- [WORK REQUEST] Your answer must be an exact copy of the lines below, from the first through the one with "none -> pink 1x4 plate [447,188,562,317]", with no pictures.

^^^^

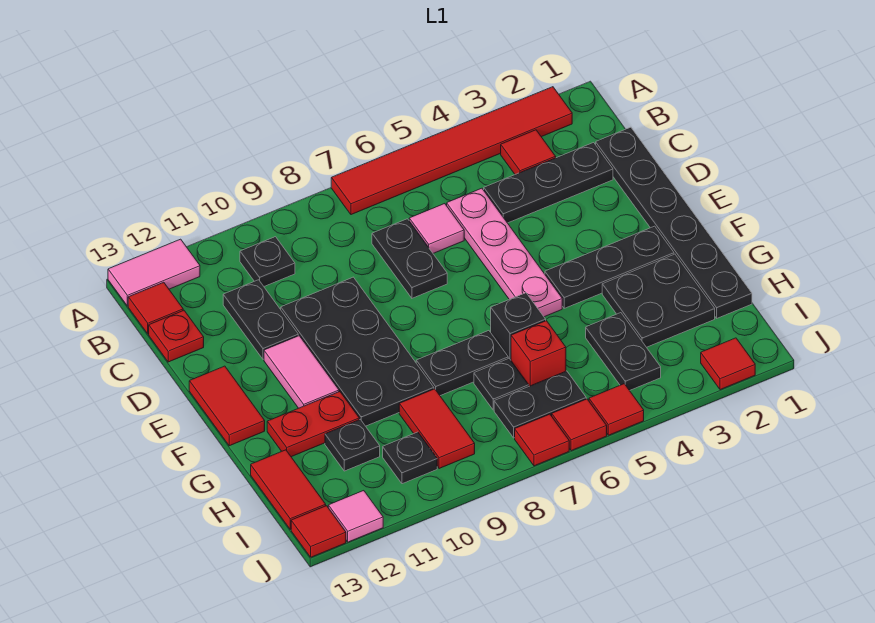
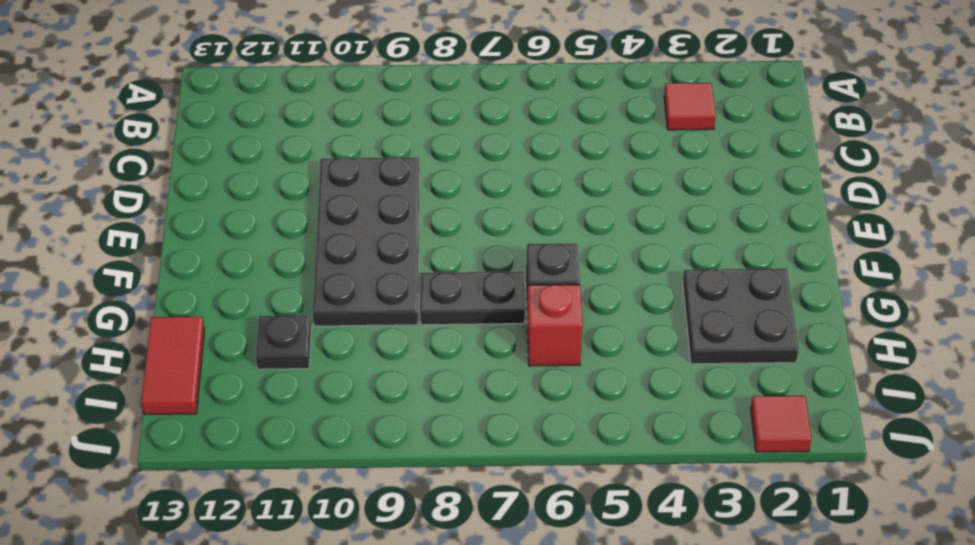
none -> red 1x6 tile [331,87,572,215]
none -> pink 1x2 tile [108,239,200,306]
none -> black 1x1 plate [240,237,295,286]
none -> red 1x1 tile [128,282,183,334]

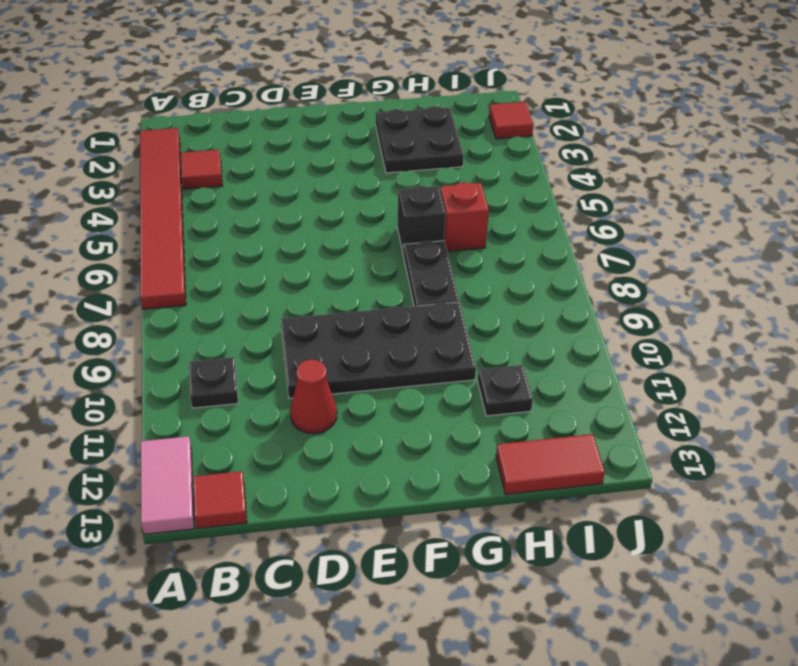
red 1x1 cone [290,360,337,433] -> black 1x2 plate [223,280,298,359]
none -> black 1x6 plate [596,127,752,318]
none -> black 1x3 plate [484,143,613,223]
none -> pink 1x4 plate [447,188,562,317]
none -> pink 1x1 tile [409,204,464,253]

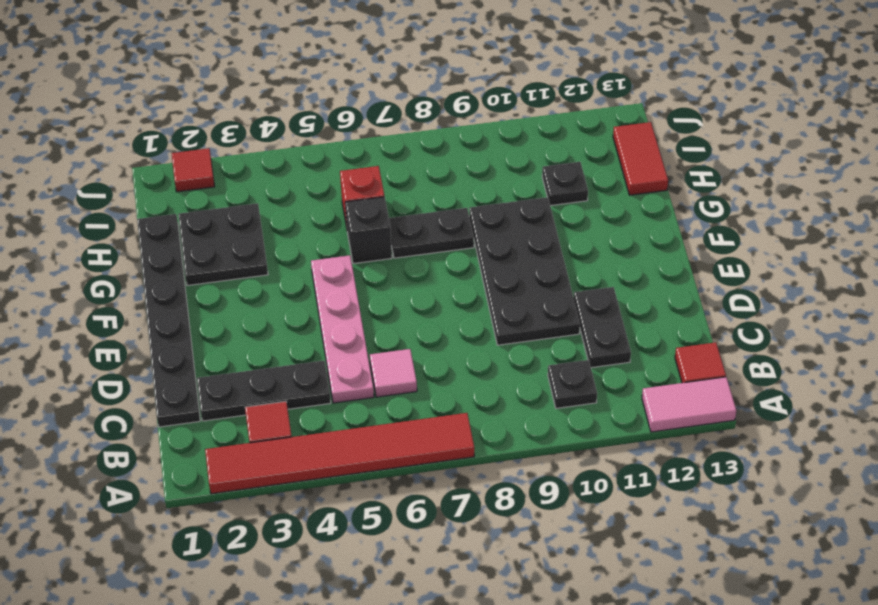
none -> black 1x2 plate [372,219,447,298]
none -> red 1x1 plate [149,310,204,362]
none -> pink 1x2 tile [264,336,339,408]
none -> red 1x2 tile [189,366,265,446]

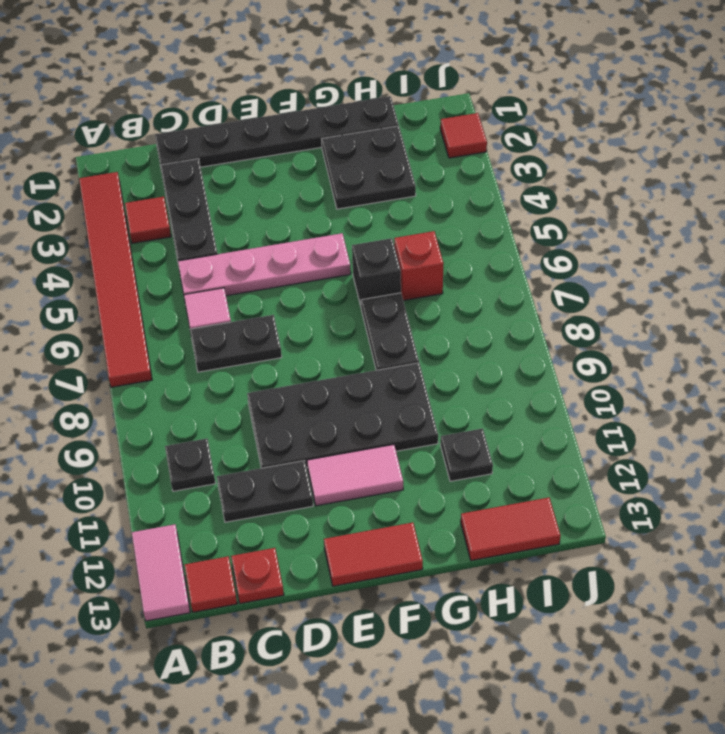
none -> black 1x3 plate [545,226,674,308]
none -> red 1x2 plate [267,392,359,457]
none -> black 1x2 plate [586,313,661,390]
none -> black 1x1 plate [474,358,529,410]

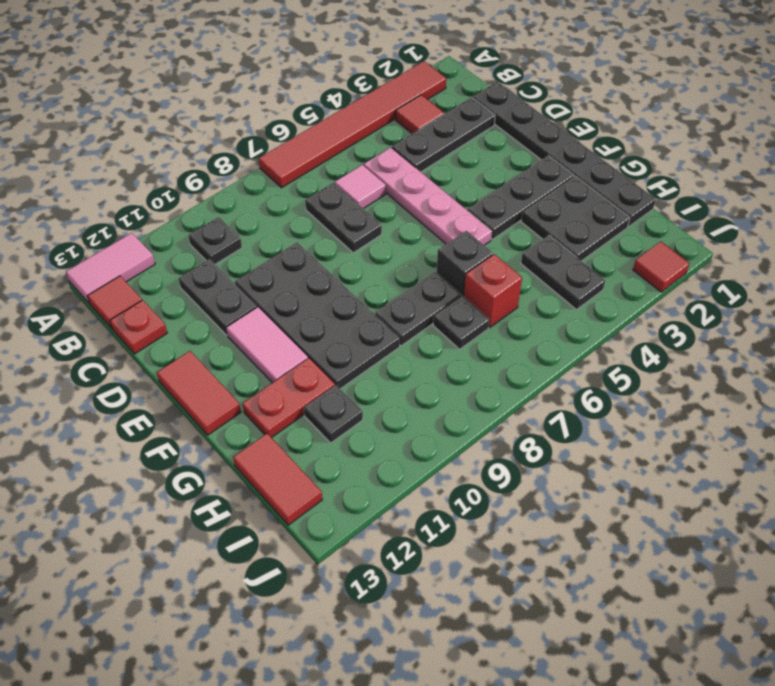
none -> red 1x2 tile [399,389,475,469]
none -> black 1x2 plate [494,371,586,438]
none -> black 1x1 plate [383,432,437,484]
none -> red 1x1 tile [589,384,644,435]

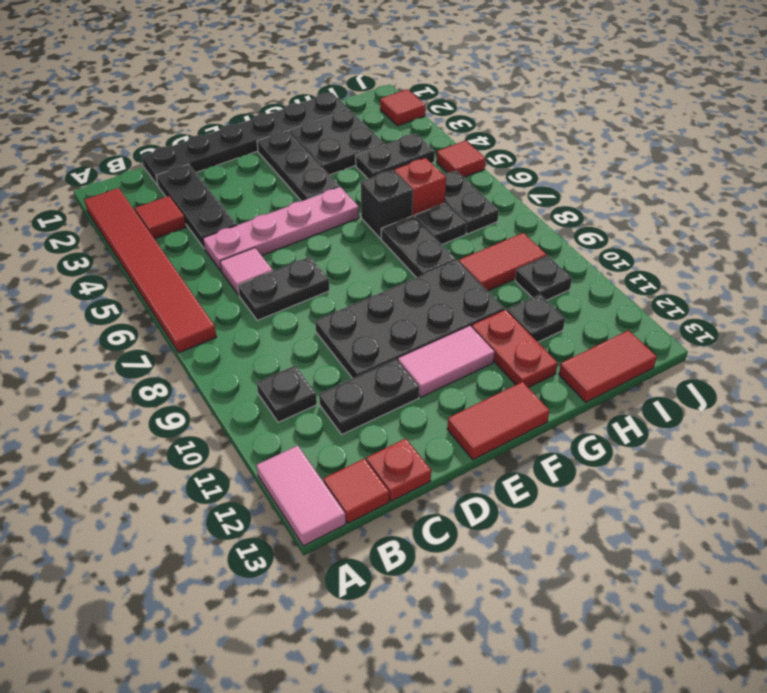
none -> red 1x1 tile [552,399,607,451]
none -> red 1x1 tile [515,414,569,466]
none -> pink 1x1 tile [328,491,383,542]
none -> red 1x1 tile [291,506,346,557]

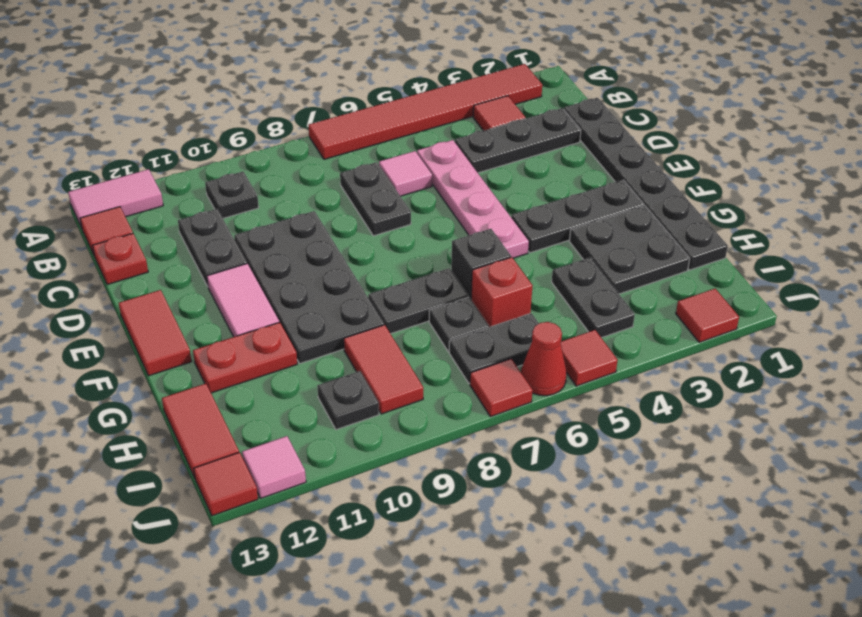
red 1x1 cone [521,322,566,396] -> red 1x1 tile [552,399,607,451]
none -> black 1x1 plate [325,420,380,471]

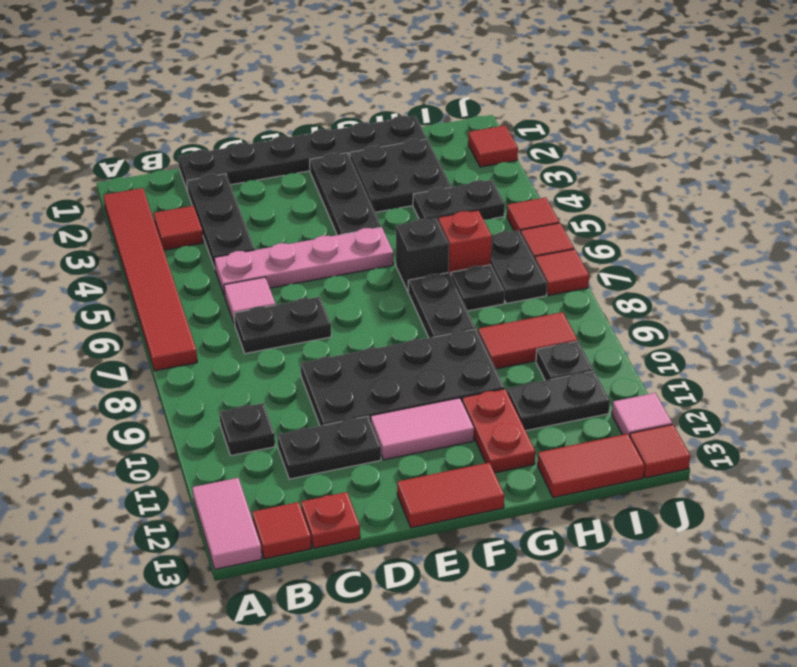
black 1x2 plate [507,371,610,431] -> black 1x1 plate [325,420,380,471]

^^^^

- [WORKED SOLUTION]
none -> red 1x6 tile [331,87,572,215]
none -> pink 1x2 tile [108,239,200,306]
none -> black 1x1 plate [240,237,295,286]
none -> red 1x1 tile [128,282,183,334]

red 1x1 cone [290,360,337,433] -> black 1x2 plate [223,280,298,359]
none -> black 1x6 plate [596,127,752,318]
none -> black 1x3 plate [484,143,613,223]
none -> pink 1x4 plate [447,188,562,317]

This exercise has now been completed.